**The problem**
Your task is to work out how many lines in the data that follows hold "stand" and to state that number alone.

**Available data**
##############################

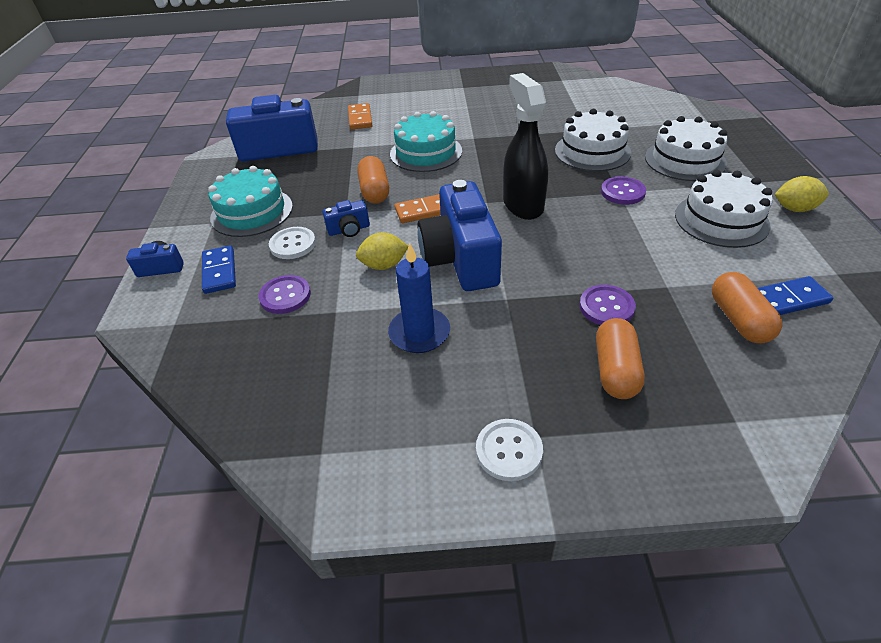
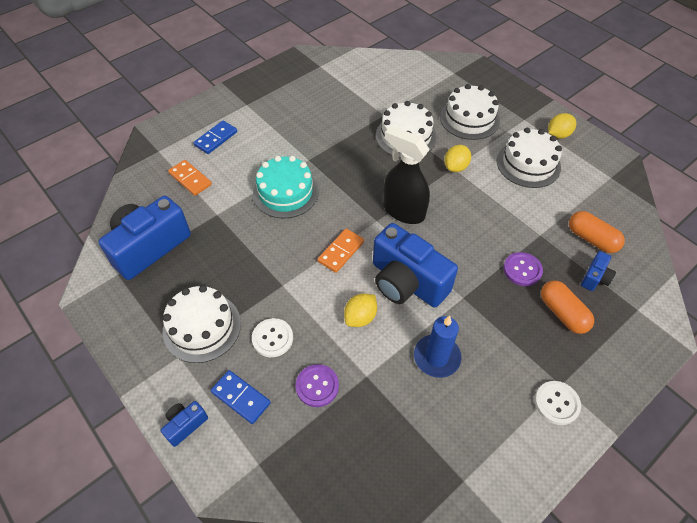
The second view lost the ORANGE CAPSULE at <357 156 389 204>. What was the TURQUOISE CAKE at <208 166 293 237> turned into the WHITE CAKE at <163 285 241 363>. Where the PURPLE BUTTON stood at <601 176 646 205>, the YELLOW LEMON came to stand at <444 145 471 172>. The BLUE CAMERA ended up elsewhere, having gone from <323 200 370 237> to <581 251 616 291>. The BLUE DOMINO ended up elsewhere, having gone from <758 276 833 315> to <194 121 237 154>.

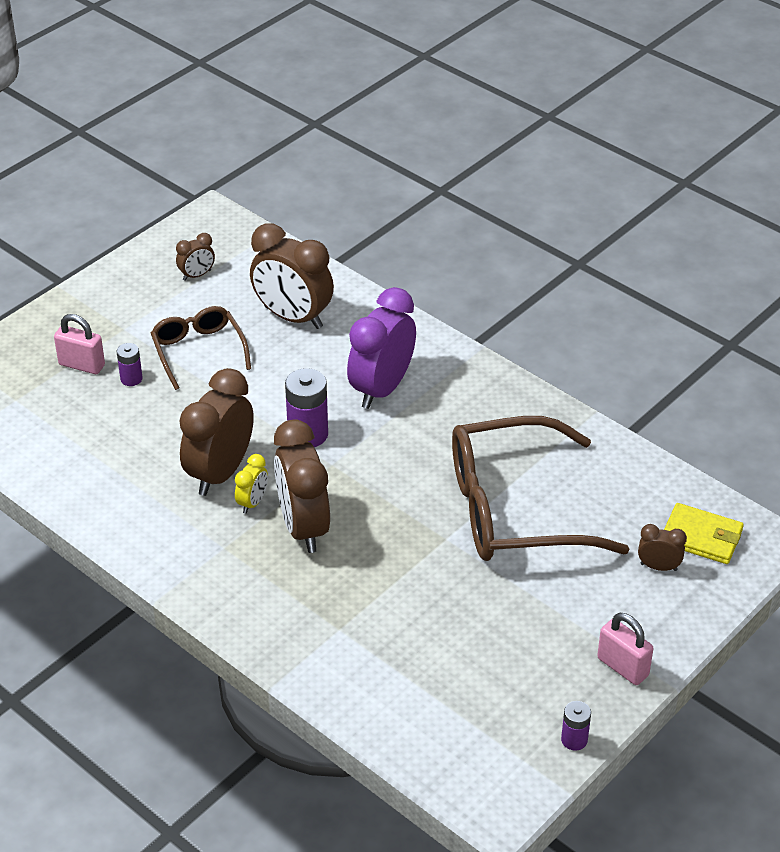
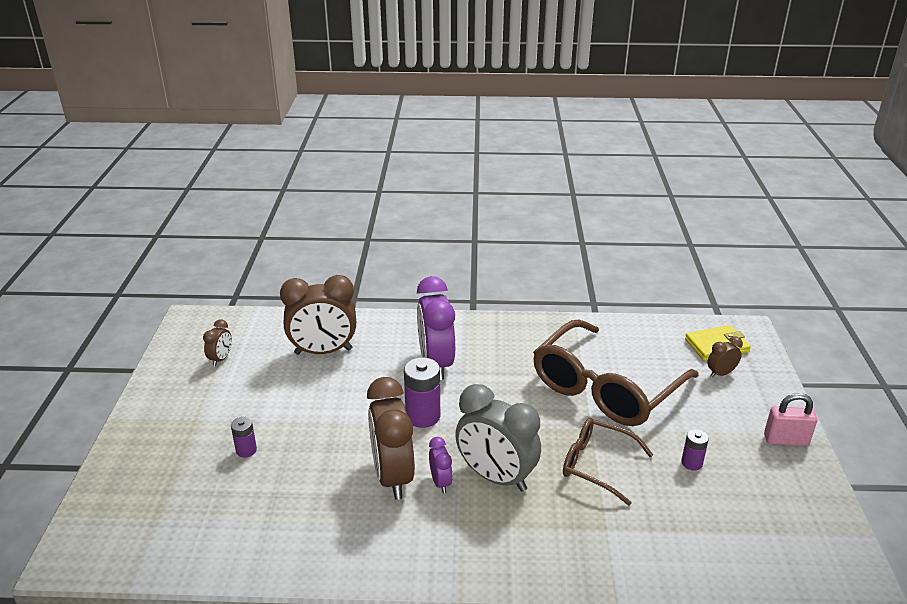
The BROWN GLASSES ended up elsewhere, having gone from <151 306 251 390> to <563 418 653 506>. The second view lost the PINK PADLOCK at <54 314 105 374>. What was the BROWN CLOCK at <274 419 330 553> turned into the GREY CLOCK at <455 384 541 492>. What was the YELLOW CLOCK at <235 454 268 514> turned into the PURPLE CLOCK at <429 437 453 493>. The PURPLE BATTERY ended up elsewhere, having gone from <561 701 591 751> to <681 429 709 470>.

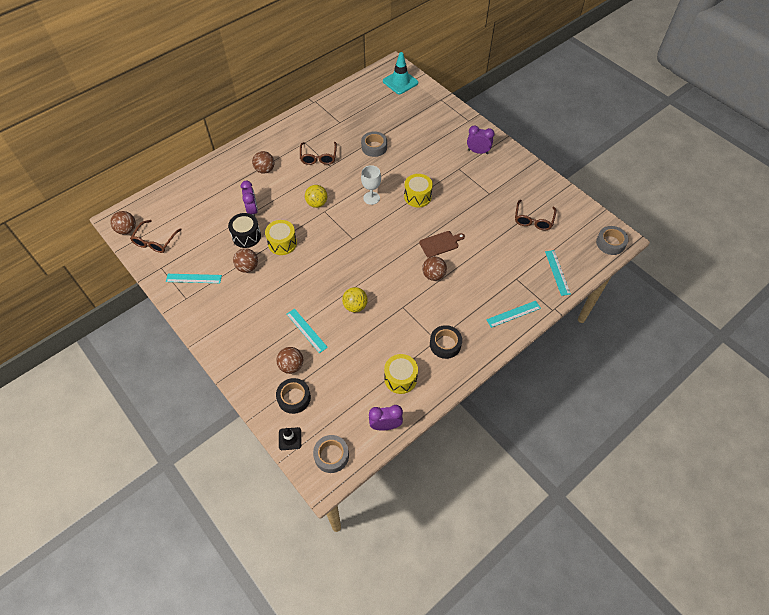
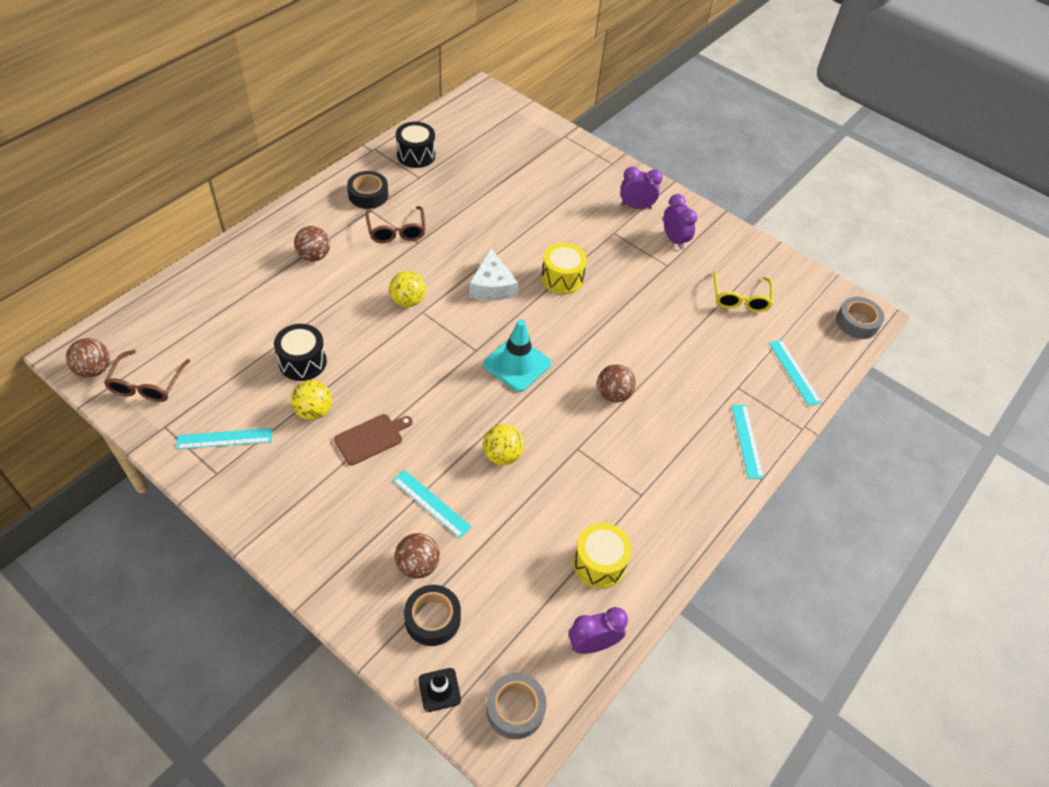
The TURQUOISE TRAFFIC CONE ended up elsewhere, having gone from <383 52 418 94> to <483 320 551 392>. The second view lost the GREY TAPE at <361 131 387 157>. Where the WHITE GOBLET stood at <361 165 381 205>, the WHITE CHEESE came to stand at <469 248 518 301>. The PURPLE CLOCK ended up elsewhere, having gone from <241 181 258 216> to <663 194 697 250>. What was the BROWN GLASSES at <515 200 557 230> turned into the YELLOW GLASSES at <713 270 773 312>. The second view lost the YELLOW DRUM at <265 220 297 255>. The BROWN CUTTING BOARD ended up elsewhere, having gone from <419 231 465 258> to <334 414 413 465>. What was the BROWN BALL at <233 248 258 273> turned into the YELLOW BALL at <291 380 332 420>. The TURQUOISE RULER at <486 301 541 328> ended up facing another way, 60 degrees counterclockwise from before. The BLACK TAPE ended up elsewhere, having gone from <430 325 462 359> to <347 171 388 209>. The second view gained the BLACK DRUM at <396 122 435 168>.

##############################

**Response area**
2